### TASK DESCRIPTION
Pick out each line of the material below that contains the word "Trompette", and copy those lines.

### DATA EXTRACT
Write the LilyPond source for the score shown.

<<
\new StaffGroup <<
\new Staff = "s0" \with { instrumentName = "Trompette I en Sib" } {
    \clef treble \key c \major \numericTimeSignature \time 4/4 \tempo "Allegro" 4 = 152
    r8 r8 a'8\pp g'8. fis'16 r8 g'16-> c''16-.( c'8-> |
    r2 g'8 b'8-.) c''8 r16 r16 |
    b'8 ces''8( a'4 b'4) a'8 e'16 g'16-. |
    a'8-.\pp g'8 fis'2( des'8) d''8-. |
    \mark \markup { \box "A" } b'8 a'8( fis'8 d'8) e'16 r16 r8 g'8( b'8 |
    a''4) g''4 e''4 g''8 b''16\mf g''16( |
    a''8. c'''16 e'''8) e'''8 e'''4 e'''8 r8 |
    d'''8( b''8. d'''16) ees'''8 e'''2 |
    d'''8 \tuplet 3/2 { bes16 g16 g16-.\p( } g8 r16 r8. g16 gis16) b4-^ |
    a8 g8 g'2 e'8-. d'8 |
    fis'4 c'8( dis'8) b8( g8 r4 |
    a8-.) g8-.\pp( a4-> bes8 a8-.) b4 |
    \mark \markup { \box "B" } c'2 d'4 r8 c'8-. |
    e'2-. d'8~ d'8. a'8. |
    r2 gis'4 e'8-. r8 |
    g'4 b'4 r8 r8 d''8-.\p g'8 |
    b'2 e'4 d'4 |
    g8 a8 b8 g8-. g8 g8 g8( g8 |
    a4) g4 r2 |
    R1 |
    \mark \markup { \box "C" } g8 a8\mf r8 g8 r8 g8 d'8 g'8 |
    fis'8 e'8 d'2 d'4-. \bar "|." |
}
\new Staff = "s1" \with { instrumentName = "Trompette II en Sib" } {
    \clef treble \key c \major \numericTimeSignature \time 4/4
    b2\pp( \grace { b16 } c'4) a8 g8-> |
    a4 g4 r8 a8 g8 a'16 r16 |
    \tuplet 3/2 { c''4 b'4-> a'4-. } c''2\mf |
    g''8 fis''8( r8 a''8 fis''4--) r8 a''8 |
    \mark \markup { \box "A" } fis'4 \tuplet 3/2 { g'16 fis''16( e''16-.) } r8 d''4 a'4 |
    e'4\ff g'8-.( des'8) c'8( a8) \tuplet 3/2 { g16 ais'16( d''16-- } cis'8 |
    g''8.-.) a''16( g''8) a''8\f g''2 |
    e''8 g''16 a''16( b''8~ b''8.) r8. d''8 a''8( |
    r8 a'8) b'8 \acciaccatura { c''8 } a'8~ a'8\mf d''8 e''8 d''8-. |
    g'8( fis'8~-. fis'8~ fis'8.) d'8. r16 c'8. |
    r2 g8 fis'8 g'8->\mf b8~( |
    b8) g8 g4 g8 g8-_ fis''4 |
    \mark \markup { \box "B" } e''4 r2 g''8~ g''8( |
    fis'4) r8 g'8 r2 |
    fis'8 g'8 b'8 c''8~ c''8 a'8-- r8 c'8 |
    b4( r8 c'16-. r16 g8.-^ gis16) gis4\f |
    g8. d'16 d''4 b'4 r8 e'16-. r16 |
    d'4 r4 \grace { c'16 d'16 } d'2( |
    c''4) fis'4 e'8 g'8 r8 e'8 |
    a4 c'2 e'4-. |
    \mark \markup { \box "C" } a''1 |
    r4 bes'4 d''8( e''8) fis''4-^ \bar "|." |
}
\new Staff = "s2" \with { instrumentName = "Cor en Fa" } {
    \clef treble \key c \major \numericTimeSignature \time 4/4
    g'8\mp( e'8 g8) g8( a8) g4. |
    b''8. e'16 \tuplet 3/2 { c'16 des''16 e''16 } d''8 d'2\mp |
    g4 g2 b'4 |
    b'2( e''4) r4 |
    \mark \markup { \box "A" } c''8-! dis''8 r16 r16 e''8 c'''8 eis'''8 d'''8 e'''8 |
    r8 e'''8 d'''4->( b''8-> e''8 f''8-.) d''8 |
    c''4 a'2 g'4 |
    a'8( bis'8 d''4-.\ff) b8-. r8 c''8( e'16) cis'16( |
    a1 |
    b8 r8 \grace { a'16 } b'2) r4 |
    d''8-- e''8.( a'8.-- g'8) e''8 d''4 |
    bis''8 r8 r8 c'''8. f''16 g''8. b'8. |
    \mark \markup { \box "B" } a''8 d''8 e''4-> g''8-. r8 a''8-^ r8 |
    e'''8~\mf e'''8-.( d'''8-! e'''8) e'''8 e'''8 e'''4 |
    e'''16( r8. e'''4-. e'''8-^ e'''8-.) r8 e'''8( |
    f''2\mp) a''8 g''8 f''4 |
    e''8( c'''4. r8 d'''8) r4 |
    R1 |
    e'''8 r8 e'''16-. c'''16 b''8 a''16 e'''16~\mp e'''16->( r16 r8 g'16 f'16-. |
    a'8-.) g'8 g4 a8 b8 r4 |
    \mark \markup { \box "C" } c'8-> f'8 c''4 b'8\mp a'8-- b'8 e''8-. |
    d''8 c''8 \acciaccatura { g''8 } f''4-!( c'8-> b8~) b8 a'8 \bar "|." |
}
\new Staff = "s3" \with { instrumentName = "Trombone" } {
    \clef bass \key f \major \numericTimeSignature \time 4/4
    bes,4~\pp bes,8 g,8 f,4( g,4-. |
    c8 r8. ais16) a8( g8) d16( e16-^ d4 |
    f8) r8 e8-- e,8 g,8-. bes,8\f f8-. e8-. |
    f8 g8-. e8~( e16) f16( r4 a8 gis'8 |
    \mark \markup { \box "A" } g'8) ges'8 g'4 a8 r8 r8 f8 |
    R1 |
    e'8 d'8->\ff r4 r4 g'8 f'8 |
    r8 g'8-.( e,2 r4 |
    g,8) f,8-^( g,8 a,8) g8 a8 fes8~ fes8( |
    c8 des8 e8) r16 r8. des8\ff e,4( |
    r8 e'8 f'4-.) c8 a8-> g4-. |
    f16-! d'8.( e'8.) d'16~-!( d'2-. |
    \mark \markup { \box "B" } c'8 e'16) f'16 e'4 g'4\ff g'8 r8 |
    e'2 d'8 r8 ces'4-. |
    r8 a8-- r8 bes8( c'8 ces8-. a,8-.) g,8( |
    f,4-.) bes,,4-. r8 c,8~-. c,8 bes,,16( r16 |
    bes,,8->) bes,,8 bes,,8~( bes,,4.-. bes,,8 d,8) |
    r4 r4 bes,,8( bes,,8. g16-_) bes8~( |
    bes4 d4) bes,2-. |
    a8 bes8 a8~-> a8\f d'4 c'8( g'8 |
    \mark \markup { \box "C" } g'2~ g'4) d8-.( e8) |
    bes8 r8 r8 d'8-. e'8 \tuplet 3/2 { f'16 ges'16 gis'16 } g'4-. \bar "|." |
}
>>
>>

### SOLUTION
\new Staff = "s0" \with { instrumentName = "Trompette I en Sib" } {
\new Staff = "s1" \with { instrumentName = "Trompette II en Sib" } {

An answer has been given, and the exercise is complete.